*What is being asked:* Output only the lines of the entries that follow, starting at the one with "ciężarówka [brązowy] <320" and running down to the one with "robot [brązowy] <568", both included and unchanged.

[Opening Given records section]

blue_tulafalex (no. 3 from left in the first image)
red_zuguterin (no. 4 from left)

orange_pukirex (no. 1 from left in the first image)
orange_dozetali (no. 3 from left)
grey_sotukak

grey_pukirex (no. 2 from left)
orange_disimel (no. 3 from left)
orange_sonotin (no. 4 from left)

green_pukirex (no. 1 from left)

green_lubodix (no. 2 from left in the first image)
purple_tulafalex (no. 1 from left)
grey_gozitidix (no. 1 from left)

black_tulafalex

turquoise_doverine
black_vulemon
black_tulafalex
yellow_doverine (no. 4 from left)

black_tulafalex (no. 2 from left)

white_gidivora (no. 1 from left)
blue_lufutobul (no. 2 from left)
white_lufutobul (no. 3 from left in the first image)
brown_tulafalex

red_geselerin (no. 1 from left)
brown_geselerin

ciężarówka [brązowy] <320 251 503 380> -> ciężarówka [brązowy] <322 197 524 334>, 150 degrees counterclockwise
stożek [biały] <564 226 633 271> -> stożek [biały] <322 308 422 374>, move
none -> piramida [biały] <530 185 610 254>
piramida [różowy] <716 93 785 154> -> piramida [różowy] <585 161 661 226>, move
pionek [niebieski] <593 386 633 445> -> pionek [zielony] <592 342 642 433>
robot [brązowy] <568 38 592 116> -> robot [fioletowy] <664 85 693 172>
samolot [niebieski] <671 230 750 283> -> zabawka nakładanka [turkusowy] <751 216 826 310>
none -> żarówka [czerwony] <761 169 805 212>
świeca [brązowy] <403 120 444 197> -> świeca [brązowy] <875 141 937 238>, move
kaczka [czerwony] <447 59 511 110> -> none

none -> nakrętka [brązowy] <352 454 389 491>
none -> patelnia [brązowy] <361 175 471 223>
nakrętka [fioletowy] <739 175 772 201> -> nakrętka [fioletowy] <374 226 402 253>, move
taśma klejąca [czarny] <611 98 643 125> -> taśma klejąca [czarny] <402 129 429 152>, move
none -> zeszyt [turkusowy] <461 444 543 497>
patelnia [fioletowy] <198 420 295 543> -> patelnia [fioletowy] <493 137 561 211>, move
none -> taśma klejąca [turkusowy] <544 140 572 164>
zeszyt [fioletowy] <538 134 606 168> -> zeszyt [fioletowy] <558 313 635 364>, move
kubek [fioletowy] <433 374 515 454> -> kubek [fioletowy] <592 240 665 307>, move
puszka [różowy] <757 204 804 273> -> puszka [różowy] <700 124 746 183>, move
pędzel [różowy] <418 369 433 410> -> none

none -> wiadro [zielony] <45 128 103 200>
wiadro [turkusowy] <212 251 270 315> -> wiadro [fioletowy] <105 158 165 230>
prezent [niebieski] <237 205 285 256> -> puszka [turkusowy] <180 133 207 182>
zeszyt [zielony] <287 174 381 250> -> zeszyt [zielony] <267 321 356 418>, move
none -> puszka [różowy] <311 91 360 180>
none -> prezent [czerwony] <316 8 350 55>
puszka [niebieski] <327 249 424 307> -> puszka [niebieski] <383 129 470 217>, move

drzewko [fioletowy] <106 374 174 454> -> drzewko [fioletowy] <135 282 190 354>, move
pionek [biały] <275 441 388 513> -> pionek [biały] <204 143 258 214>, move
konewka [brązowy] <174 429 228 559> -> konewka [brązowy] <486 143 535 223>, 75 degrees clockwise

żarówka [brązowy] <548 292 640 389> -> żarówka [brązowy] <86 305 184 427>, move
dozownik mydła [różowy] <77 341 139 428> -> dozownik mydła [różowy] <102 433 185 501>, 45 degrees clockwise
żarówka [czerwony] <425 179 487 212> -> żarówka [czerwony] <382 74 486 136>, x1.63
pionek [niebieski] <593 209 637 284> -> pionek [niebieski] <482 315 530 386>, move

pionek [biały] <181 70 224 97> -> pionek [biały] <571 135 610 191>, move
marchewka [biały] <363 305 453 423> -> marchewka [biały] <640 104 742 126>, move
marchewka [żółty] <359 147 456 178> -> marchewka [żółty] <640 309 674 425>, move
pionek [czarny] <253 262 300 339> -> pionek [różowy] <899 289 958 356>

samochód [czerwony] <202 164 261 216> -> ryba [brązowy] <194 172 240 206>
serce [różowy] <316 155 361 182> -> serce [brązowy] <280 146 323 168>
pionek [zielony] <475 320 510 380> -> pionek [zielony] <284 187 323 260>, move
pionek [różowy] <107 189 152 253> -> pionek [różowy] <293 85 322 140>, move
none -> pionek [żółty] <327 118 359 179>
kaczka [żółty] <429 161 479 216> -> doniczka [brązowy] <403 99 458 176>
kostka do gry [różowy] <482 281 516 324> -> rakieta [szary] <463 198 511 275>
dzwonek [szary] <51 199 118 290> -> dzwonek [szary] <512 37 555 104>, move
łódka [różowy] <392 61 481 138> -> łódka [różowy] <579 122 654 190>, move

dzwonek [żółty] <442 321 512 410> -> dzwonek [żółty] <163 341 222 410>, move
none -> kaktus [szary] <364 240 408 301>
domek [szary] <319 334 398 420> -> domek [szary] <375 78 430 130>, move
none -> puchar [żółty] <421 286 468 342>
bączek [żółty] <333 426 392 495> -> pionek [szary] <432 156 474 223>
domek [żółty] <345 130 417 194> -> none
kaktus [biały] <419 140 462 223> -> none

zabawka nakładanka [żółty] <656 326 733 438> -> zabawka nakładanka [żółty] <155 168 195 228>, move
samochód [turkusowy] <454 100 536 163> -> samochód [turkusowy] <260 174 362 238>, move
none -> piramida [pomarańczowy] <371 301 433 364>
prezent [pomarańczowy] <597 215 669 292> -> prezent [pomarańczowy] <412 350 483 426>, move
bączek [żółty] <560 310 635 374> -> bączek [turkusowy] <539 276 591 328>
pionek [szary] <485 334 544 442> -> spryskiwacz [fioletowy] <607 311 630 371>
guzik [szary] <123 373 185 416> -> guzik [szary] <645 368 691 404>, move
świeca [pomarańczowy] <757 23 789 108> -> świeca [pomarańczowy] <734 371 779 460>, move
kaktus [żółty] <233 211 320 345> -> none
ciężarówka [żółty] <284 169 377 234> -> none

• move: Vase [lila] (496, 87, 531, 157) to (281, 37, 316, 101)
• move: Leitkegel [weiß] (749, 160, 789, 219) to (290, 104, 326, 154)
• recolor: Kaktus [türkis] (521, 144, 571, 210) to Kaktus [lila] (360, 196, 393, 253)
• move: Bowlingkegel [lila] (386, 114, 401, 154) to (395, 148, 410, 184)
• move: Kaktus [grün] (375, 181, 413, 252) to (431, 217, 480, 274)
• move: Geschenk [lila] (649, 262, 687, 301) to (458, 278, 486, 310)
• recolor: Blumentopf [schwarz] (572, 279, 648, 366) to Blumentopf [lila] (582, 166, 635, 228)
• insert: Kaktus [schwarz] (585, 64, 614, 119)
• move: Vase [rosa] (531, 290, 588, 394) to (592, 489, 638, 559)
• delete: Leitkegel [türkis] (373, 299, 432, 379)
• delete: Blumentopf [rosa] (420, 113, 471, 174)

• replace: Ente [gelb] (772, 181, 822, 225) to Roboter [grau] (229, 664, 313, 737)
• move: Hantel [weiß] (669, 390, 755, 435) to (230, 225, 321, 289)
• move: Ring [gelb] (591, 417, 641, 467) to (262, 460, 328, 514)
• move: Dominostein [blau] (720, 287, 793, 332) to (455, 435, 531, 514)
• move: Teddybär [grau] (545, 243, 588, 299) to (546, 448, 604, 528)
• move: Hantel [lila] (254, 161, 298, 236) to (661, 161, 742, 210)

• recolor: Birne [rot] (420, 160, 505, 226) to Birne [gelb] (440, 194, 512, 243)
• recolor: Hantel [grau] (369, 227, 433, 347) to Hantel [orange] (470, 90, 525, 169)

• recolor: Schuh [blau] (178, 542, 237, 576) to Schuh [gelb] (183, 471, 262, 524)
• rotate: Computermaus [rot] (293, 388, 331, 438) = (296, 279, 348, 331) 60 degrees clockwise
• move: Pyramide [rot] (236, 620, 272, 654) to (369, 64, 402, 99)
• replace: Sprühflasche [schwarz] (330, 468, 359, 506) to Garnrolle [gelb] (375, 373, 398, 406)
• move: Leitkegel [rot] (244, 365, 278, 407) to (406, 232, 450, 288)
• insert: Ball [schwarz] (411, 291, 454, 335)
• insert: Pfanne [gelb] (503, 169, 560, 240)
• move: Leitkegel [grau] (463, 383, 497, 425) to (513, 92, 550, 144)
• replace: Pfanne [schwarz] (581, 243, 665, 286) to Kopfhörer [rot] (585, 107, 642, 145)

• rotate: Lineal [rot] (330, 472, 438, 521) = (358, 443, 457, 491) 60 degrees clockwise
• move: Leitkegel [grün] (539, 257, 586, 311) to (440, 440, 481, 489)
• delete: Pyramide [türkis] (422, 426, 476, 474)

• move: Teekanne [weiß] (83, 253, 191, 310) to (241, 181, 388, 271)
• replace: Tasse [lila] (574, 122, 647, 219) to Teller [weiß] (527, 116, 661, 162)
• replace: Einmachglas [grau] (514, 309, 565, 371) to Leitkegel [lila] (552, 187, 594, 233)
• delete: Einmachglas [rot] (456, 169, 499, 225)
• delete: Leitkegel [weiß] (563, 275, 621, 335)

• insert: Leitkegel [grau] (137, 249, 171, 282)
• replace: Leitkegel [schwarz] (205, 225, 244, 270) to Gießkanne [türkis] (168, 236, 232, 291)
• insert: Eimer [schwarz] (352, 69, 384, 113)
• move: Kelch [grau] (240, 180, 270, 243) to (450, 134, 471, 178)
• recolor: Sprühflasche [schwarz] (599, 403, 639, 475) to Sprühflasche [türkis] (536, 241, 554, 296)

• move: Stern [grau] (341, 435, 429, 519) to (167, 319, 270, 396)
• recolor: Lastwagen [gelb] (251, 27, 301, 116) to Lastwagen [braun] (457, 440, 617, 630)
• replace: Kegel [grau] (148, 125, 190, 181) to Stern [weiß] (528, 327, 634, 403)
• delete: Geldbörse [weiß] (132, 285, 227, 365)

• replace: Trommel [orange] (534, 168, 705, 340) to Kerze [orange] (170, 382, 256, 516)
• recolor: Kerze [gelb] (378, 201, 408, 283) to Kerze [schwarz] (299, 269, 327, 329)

[Closing Given records section]

*Written response:*
ciężarówka [brązowy] <320 251 503 380> -> ciężarówka [brązowy] <322 197 524 334>, 150 degrees counterclockwise
stożek [biały] <564 226 633 271> -> stożek [biały] <322 308 422 374>, move
none -> piramida [biały] <530 185 610 254>
piramida [różowy] <716 93 785 154> -> piramida [różowy] <585 161 661 226>, move
pionek [niebieski] <593 386 633 445> -> pionek [zielony] <592 342 642 433>
robot [brązowy] <568 38 592 116> -> robot [fioletowy] <664 85 693 172>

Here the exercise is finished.